[Data]

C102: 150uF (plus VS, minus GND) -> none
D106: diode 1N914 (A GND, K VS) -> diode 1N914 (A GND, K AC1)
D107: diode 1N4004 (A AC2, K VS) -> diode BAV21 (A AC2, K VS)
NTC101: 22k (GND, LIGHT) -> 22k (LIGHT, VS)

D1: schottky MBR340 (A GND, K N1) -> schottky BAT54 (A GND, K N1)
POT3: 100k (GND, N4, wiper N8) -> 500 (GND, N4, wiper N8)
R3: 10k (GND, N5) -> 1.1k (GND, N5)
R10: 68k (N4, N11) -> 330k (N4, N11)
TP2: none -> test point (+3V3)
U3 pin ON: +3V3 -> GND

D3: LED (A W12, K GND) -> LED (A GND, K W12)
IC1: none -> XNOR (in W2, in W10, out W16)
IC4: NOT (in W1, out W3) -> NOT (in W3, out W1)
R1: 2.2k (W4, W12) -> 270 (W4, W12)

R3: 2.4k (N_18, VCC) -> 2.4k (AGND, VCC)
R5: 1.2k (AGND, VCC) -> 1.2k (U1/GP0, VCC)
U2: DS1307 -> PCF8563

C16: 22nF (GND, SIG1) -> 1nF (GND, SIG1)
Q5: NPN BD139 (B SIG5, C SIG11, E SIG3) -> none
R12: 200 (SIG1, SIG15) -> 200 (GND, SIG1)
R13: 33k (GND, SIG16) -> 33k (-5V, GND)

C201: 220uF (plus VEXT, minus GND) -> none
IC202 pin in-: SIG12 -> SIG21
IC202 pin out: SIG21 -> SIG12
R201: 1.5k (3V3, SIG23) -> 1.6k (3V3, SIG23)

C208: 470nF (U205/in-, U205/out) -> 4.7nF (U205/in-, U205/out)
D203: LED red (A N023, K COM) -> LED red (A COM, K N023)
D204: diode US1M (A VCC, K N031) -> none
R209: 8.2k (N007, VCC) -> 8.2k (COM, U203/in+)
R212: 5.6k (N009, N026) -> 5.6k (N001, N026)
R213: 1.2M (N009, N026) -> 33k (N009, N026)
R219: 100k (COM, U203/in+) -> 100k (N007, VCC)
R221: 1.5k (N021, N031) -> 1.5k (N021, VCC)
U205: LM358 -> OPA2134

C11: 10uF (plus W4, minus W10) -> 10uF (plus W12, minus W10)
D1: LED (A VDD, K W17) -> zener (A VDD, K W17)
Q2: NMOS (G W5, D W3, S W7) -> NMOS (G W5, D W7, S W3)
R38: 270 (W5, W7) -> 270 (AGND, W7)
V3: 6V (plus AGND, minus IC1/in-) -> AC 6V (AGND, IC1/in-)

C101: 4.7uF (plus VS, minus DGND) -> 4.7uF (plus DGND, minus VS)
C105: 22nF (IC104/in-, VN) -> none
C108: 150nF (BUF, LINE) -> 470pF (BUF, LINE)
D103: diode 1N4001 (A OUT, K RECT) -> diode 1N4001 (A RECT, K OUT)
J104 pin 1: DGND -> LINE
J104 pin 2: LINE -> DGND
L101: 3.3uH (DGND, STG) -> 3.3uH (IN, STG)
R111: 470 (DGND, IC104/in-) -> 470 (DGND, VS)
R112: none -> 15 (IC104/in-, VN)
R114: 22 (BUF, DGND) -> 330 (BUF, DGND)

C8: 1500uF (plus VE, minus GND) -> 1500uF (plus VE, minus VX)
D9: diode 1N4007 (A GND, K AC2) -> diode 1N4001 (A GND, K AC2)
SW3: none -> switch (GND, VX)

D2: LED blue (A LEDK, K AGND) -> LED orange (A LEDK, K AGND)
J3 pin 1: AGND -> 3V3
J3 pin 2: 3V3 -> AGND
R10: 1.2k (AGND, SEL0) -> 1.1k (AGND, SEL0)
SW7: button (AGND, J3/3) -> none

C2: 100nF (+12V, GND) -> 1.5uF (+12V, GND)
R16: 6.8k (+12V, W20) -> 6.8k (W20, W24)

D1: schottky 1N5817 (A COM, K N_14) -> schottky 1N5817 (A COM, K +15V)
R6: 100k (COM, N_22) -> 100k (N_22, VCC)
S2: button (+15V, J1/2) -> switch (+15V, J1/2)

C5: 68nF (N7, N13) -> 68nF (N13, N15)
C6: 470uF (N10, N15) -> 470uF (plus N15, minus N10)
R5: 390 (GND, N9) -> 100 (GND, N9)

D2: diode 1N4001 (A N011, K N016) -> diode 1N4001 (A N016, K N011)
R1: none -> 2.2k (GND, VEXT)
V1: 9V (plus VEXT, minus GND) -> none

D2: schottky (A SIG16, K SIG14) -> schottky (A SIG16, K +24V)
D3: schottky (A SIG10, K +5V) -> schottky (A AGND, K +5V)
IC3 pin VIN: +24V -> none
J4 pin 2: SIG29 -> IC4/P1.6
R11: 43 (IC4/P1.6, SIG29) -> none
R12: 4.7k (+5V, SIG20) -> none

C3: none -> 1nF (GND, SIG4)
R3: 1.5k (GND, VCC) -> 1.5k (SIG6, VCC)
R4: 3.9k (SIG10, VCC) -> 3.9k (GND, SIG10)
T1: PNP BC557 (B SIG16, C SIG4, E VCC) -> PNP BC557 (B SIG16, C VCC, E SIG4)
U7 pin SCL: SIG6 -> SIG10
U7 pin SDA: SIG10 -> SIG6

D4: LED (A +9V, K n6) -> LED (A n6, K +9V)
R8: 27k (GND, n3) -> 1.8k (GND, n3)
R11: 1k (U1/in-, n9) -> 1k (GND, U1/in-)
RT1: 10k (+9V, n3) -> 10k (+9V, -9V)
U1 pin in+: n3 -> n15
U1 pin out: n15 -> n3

[Goal of the exercise] Copy the entries above exactly, but only from the line holding "SW7: button (AGND, J3/3) -> none" through the line holding "R11: 1k (U1/in-, n9) -> 1k (GND, U1/in-)", both included.

[Answer for the task]
SW7: button (AGND, J3/3) -> none

C2: 100nF (+12V, GND) -> 1.5uF (+12V, GND)
R16: 6.8k (+12V, W20) -> 6.8k (W20, W24)

D1: schottky 1N5817 (A COM, K N_14) -> schottky 1N5817 (A COM, K +15V)
R6: 100k (COM, N_22) -> 100k (N_22, VCC)
S2: button (+15V, J1/2) -> switch (+15V, J1/2)

C5: 68nF (N7, N13) -> 68nF (N13, N15)
C6: 470uF (N10, N15) -> 470uF (plus N15, minus N10)
R5: 390 (GND, N9) -> 100 (GND, N9)

D2: diode 1N4001 (A N011, K N016) -> diode 1N4001 (A N016, K N011)
R1: none -> 2.2k (GND, VEXT)
V1: 9V (plus VEXT, minus GND) -> none

D2: schottky (A SIG16, K SIG14) -> schottky (A SIG16, K +24V)
D3: schottky (A SIG10, K +5V) -> schottky (A AGND, K +5V)
IC3 pin VIN: +24V -> none
J4 pin 2: SIG29 -> IC4/P1.6
R11: 43 (IC4/P1.6, SIG29) -> none
R12: 4.7k (+5V, SIG20) -> none

C3: none -> 1nF (GND, SIG4)
R3: 1.5k (GND, VCC) -> 1.5k (SIG6, VCC)
R4: 3.9k (SIG10, VCC) -> 3.9k (GND, SIG10)
T1: PNP BC557 (B SIG16, C SIG4, E VCC) -> PNP BC557 (B SIG16, C VCC, E SIG4)
U7 pin SCL: SIG6 -> SIG10
U7 pin SDA: SIG10 -> SIG6

D4: LED (A +9V, K n6) -> LED (A n6, K +9V)
R8: 27k (GND, n3) -> 1.8k (GND, n3)
R11: 1k (U1/in-, n9) -> 1k (GND, U1/in-)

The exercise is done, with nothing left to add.